• [Exercise requirements]:
Could you write out, word for word, each line from the one containing "lime plate F1" to the last line of the data below, both included and nothing more?
Segment Start: Records for this exercise
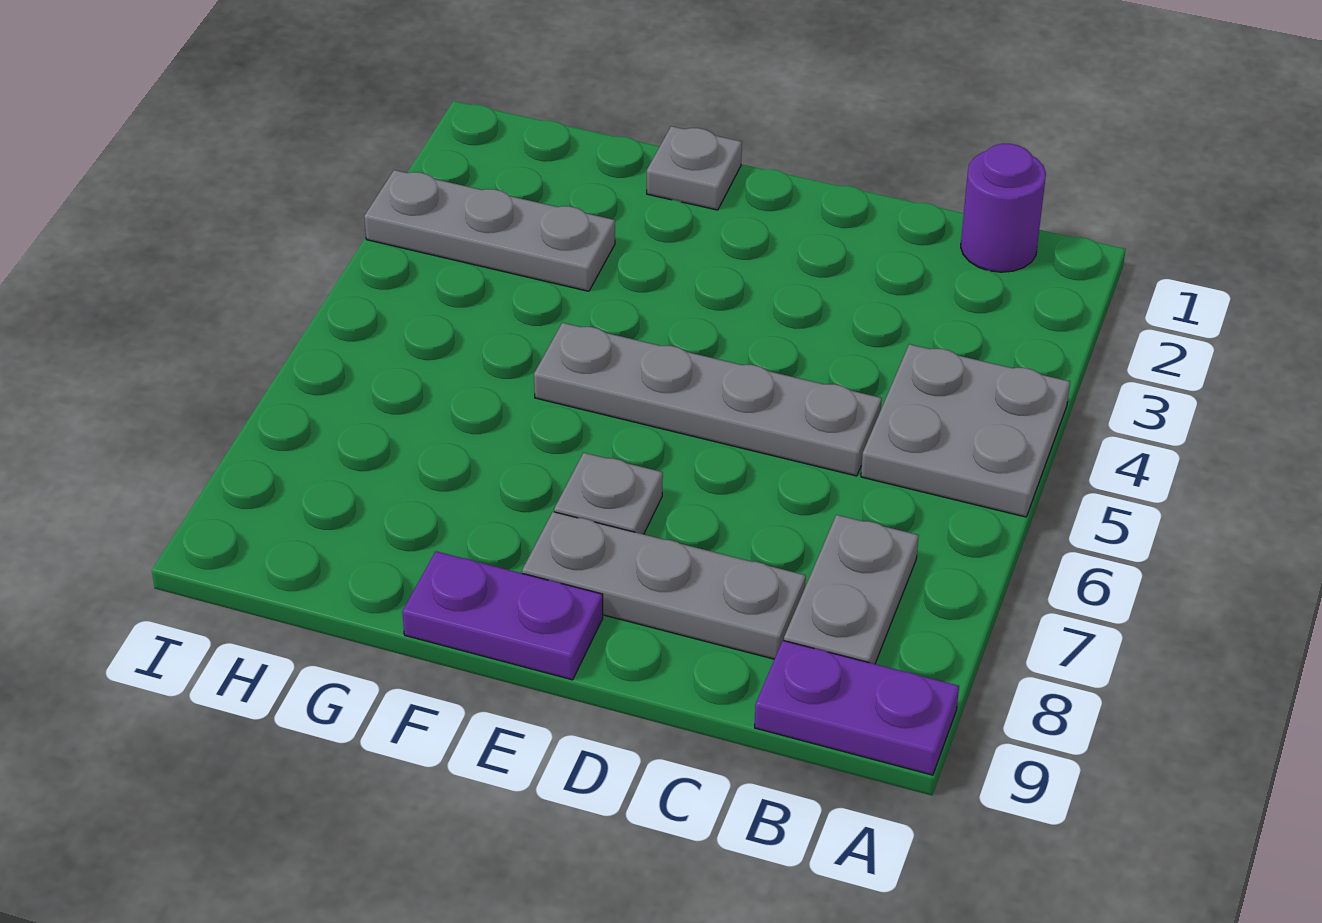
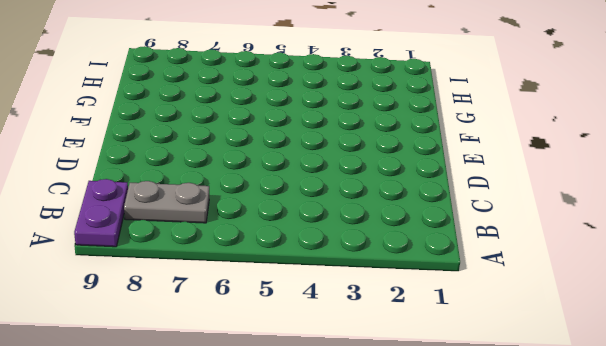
none -> grey plate A4:B5 level 1
none -> purple round brick B1 level 1

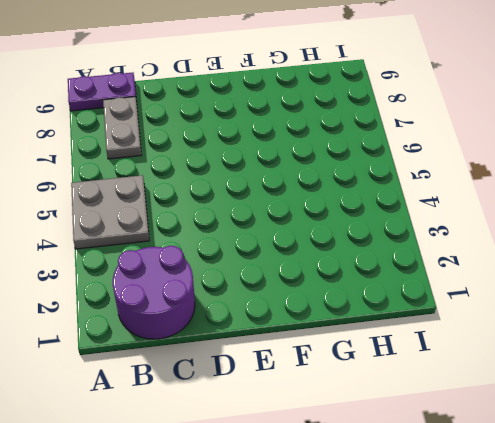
purple round brick B1:C2 level 1 -> purple round brick B1 level 1
none -> grey plate C5:F5 level 1
none -> grey plate C8:E8 level 1

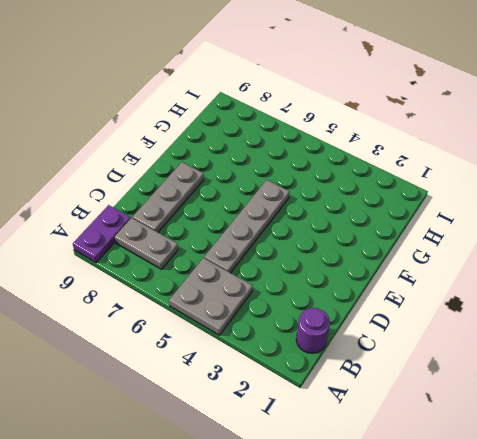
none -> grey plate E7 level 1
none -> purple plate E9:F9 level 1

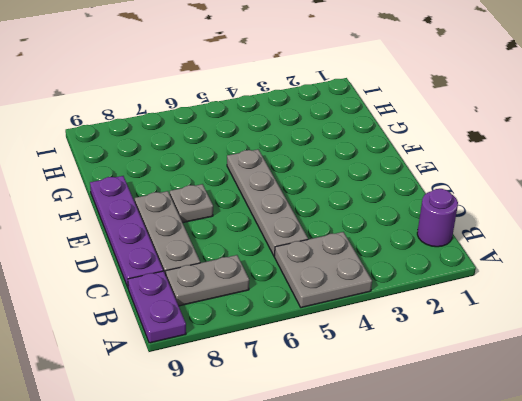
purple plate C9:F9 level 1 -> purple plate E9:F9 level 1
none -> grey plate F1 level 1
none -> grey plate G3:I3 level 1

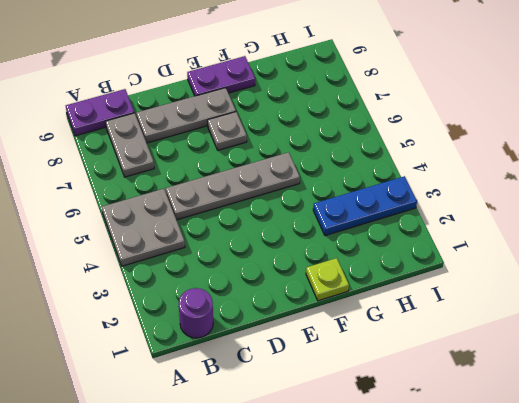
lime plate F1 level 1 -> grey plate F1 level 1
blue plate G3:I3 level 1 -> grey plate G3:I3 level 1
Segment End: Records for this exercise
• [Reply to the exercise]:
lime plate F1 level 1 -> grey plate F1 level 1
blue plate G3:I3 level 1 -> grey plate G3:I3 level 1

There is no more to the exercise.